WHAT THE TASK ASKS → Leaving out every picture, copy the lines of the material below exactly, from the line containing "(300, 222) = (579, 310): brown" through the line containing "camera: 25 degrees left, 10 degrees up".

RECORD SET →
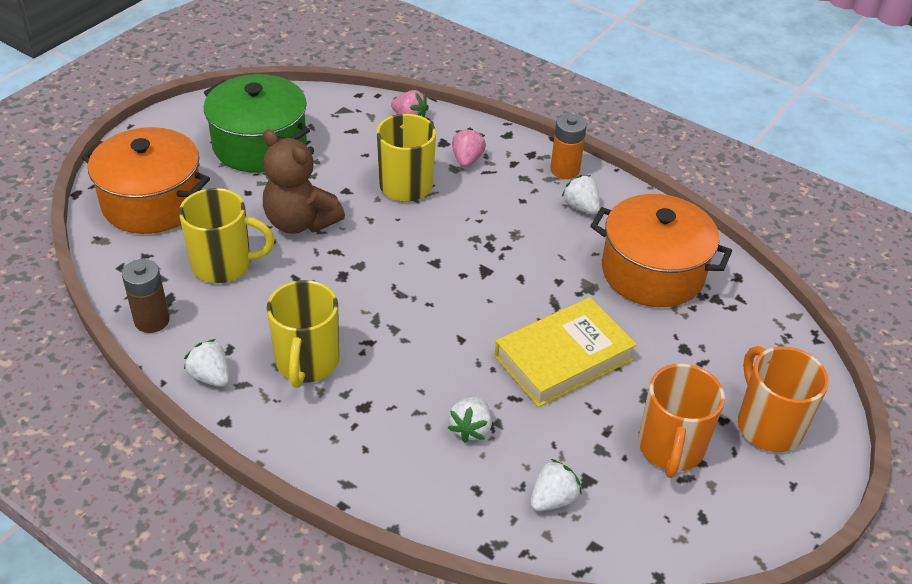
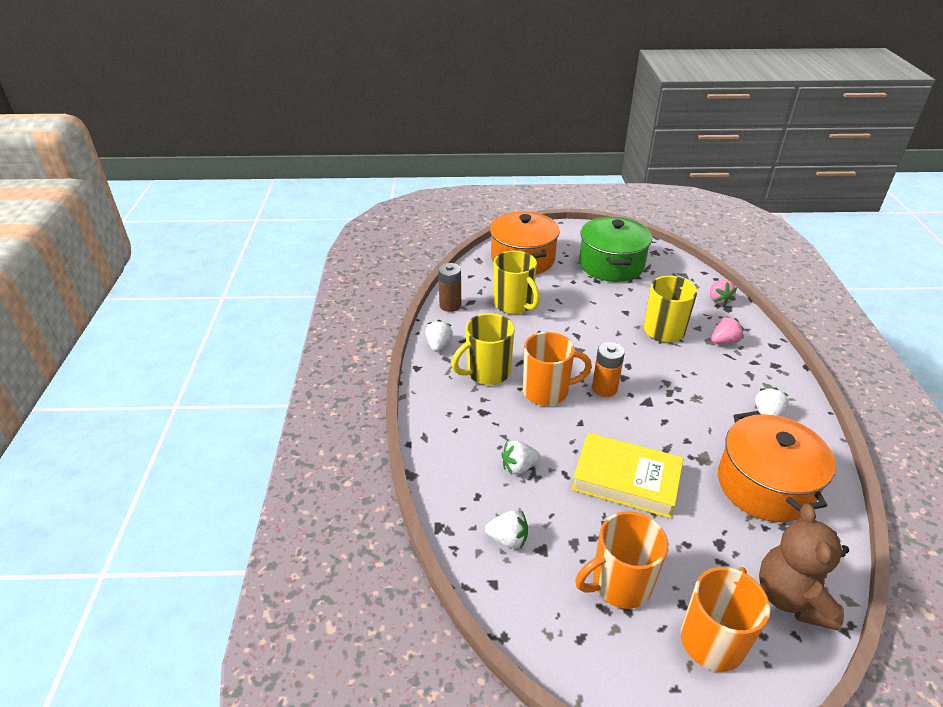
camera: 55 degrees right, 5 degrees down
(300, 222) = (579, 310): brown teddy bear -> brown teddy bear (791, 597)
(391, 333) = (547, 391): none -> orange mug
(565, 170) = (787, 388): orange battery -> orange battery (604, 388)

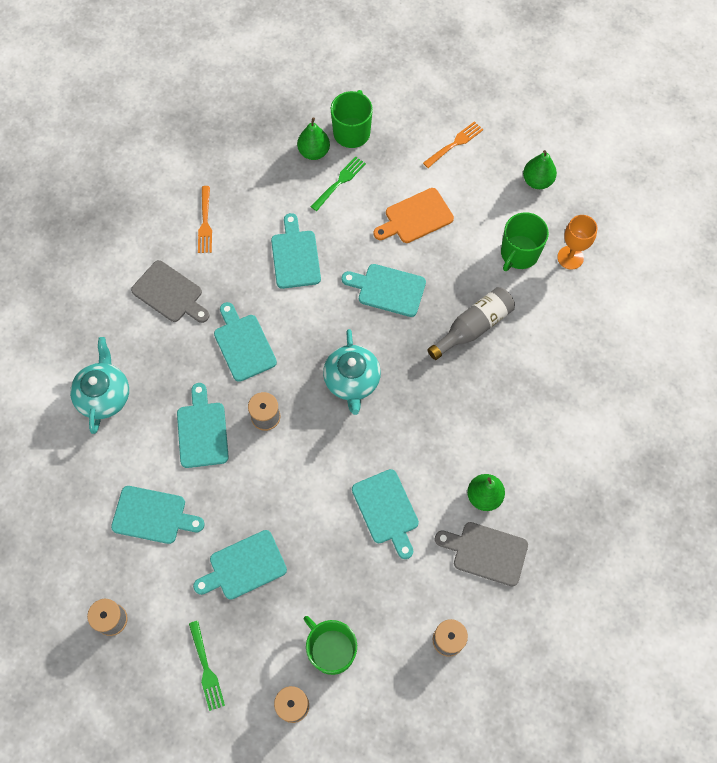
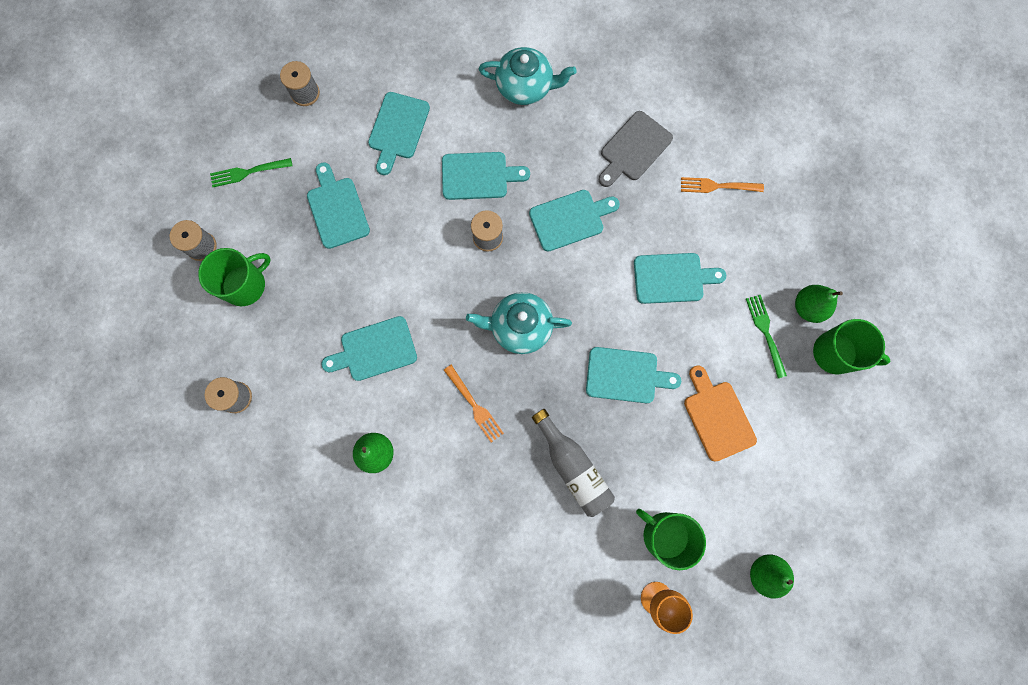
camera: 95 degrees right, 10 degrees up
(339, 182) = (766, 333): green fork -> green fork turned 150 degrees counterclockwise
(388, 289) = (626, 375): turquoise cutting board -> turquoise cutting board turned 75 degrees clockwise
(454, 144) = (818, 475): orange fork -> orange fork (474, 405)
(486, 552) = (317, 447): grey cutting board -> none

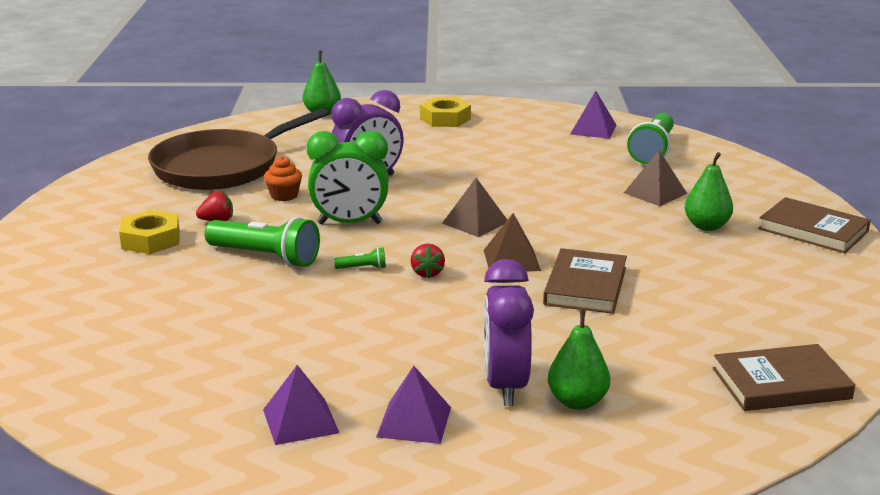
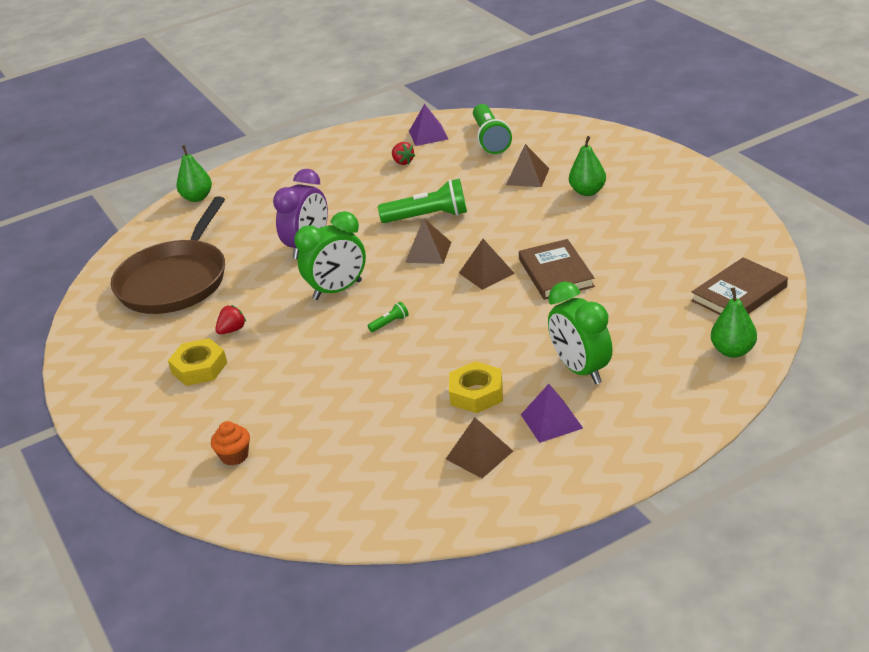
camera: 25 degrees left, 10 degrees up
(266, 257) = (308, 345): green flashlight -> green flashlight (428, 217)
(284, 196) = (258, 287): orange cupcake -> orange cupcake (234, 456)
(300, 421) = (479, 455): purple pyramid -> brown pyramid
(427, 273) = (440, 308): red strawberry -> red strawberry (403, 162)
(445, 119) = (304, 166): yellow nut -> yellow nut (476, 393)
(505, 386) = (581, 370): purple clock -> green clock
(577, 402) = (635, 361): green pear -> green pear (733, 351)
(813, 230) = (657, 168): brown book -> none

TASK RESULT →
(300, 222) = (579, 310): brown teddy bear -> brown teddy bear (791, 597)
(391, 333) = (547, 391): none -> orange mug
(565, 170) = (787, 388): orange battery -> orange battery (604, 388)

camera: 95 degrees right, 10 degrees up
(339, 182) = (766, 333): green fork -> green fork turned 150 degrees counterclockwise
(388, 289) = (626, 375): turquoise cutting board -> turquoise cutting board turned 75 degrees clockwise
(454, 144) = (818, 475): orange fork -> orange fork (474, 405)
(486, 552) = (317, 447): grey cutting board -> none

camera: 25 degrees left, 10 degrees up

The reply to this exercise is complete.